**Task instructions:** Please count the lines in the entries below that contain the string "kern", and give only that number.

**Data section:**
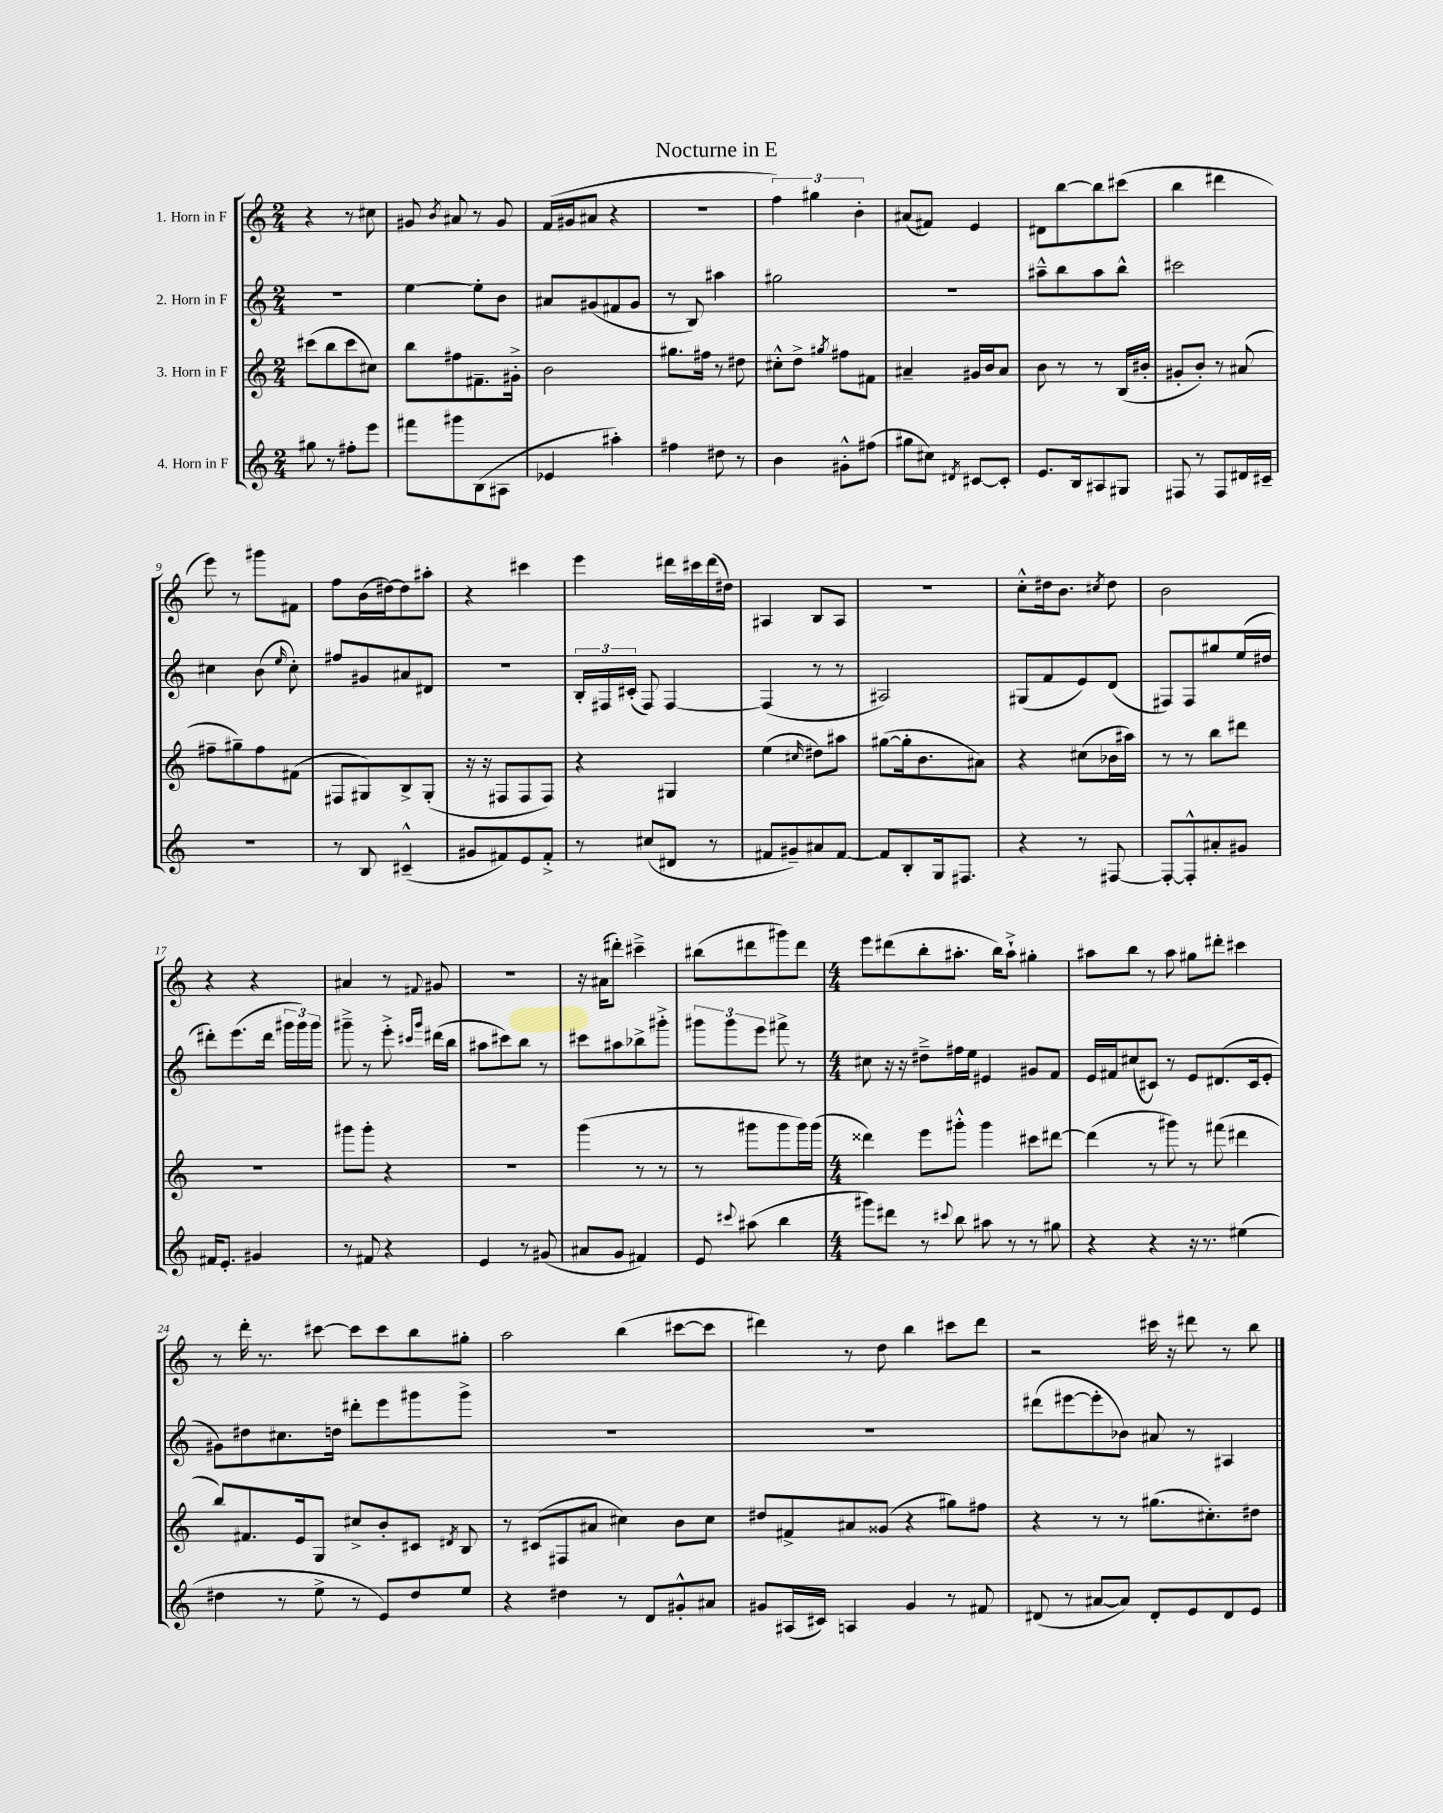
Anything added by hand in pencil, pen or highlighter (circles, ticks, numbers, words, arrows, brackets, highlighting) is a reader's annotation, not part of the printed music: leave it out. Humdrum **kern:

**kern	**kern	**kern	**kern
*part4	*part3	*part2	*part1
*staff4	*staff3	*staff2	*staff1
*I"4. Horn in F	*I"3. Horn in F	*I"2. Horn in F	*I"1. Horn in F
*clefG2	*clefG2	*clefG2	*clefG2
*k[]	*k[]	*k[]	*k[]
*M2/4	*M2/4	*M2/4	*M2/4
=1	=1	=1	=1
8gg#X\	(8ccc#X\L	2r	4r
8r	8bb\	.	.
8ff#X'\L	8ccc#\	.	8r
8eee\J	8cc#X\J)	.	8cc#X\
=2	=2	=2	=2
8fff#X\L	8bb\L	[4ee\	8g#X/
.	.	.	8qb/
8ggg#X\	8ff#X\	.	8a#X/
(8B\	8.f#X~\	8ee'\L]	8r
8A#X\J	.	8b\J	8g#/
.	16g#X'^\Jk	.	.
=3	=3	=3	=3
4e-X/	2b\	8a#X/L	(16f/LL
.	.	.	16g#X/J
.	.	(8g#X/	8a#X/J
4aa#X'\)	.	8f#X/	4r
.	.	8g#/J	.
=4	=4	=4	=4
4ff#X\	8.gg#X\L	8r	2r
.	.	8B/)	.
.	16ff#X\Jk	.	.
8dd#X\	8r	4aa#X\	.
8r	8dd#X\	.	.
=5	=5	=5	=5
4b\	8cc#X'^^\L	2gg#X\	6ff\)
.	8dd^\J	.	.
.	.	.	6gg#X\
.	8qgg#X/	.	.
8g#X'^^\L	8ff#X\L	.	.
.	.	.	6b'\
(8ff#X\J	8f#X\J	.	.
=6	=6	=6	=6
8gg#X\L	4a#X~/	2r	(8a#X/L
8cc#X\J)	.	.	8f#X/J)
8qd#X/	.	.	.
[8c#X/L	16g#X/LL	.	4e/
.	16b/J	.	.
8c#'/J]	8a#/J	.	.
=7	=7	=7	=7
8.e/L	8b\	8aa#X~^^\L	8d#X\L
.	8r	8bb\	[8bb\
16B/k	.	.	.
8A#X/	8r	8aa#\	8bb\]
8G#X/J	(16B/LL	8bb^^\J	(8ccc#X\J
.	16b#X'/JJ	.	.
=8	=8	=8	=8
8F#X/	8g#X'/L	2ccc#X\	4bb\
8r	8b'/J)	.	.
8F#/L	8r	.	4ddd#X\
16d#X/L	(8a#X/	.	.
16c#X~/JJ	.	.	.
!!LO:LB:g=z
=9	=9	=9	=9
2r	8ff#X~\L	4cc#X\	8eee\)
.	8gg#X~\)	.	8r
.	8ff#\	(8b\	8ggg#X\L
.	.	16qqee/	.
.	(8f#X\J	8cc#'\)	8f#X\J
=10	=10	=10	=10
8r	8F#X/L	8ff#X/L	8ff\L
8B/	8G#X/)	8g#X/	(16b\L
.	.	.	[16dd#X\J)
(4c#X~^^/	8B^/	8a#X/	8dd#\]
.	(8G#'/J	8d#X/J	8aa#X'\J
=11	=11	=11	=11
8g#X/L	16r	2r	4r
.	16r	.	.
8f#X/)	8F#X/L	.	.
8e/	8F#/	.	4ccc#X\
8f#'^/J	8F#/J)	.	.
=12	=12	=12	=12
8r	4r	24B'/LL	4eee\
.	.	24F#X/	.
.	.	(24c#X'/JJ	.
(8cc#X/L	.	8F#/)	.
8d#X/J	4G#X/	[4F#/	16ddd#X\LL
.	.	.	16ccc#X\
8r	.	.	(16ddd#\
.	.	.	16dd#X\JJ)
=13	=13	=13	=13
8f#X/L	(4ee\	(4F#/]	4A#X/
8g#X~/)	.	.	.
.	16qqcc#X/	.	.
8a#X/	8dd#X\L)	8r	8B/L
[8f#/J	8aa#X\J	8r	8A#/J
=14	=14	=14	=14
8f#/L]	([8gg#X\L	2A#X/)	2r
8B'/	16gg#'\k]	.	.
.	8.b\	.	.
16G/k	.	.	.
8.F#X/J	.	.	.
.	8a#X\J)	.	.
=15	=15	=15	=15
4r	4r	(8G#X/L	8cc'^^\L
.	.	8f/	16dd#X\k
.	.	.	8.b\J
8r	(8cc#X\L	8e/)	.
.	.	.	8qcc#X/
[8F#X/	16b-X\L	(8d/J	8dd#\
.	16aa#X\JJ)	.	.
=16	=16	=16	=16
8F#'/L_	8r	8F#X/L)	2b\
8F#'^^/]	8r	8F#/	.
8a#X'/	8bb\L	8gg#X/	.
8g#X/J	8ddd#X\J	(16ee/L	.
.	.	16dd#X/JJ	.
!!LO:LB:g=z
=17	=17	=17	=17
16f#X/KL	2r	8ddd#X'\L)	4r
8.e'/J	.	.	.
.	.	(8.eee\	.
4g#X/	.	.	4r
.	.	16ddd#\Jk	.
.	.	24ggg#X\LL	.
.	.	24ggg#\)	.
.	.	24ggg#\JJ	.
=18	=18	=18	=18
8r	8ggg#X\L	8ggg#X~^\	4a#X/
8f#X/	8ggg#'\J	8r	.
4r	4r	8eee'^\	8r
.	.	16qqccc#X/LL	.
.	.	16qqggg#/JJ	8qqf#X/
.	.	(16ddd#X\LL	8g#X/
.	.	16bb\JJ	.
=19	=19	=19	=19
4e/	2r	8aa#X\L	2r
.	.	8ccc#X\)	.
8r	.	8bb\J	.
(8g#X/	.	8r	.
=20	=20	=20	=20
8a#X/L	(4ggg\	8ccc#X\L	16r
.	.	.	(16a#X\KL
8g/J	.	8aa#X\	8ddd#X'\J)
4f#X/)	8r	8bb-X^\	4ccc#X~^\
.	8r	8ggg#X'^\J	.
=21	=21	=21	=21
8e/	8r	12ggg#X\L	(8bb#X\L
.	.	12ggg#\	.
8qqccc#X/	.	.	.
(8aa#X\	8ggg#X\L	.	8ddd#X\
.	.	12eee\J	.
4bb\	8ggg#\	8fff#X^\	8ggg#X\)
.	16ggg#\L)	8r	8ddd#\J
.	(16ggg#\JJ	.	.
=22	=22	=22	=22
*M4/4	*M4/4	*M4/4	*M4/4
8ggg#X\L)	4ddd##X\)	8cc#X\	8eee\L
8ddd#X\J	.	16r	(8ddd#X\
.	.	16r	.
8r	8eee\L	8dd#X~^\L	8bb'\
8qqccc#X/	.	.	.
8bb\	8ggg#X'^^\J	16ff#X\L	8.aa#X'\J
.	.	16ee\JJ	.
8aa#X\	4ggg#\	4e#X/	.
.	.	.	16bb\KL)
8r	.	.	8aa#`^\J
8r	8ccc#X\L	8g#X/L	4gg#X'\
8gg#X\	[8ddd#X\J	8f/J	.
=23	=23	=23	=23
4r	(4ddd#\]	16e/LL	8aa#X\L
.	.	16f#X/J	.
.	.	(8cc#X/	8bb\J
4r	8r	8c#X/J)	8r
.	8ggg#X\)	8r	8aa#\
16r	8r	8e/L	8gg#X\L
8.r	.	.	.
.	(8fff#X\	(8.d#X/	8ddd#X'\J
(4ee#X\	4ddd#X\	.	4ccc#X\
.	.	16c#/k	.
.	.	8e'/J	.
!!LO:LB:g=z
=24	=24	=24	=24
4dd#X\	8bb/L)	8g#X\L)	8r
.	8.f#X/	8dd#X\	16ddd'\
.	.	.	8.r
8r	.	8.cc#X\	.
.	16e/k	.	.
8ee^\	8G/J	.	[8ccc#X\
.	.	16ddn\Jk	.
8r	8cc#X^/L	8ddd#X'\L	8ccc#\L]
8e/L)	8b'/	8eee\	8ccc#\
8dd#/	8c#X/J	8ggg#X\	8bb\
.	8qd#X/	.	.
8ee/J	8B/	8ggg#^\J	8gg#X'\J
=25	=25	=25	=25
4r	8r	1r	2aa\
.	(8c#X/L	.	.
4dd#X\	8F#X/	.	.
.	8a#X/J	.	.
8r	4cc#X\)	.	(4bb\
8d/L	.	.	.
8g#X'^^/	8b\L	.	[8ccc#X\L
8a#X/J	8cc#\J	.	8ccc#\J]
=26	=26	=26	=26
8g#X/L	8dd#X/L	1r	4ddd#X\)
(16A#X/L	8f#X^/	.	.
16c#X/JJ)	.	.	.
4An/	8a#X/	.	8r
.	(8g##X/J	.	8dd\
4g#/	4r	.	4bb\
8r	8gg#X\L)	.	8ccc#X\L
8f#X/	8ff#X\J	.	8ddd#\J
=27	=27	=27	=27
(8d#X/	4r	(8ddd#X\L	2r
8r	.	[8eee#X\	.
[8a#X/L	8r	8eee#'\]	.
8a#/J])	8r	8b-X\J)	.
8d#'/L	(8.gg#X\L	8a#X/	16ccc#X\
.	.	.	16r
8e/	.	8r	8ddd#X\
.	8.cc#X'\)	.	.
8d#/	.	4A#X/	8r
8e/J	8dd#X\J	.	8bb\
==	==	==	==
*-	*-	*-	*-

**Answer for this exercise:** 2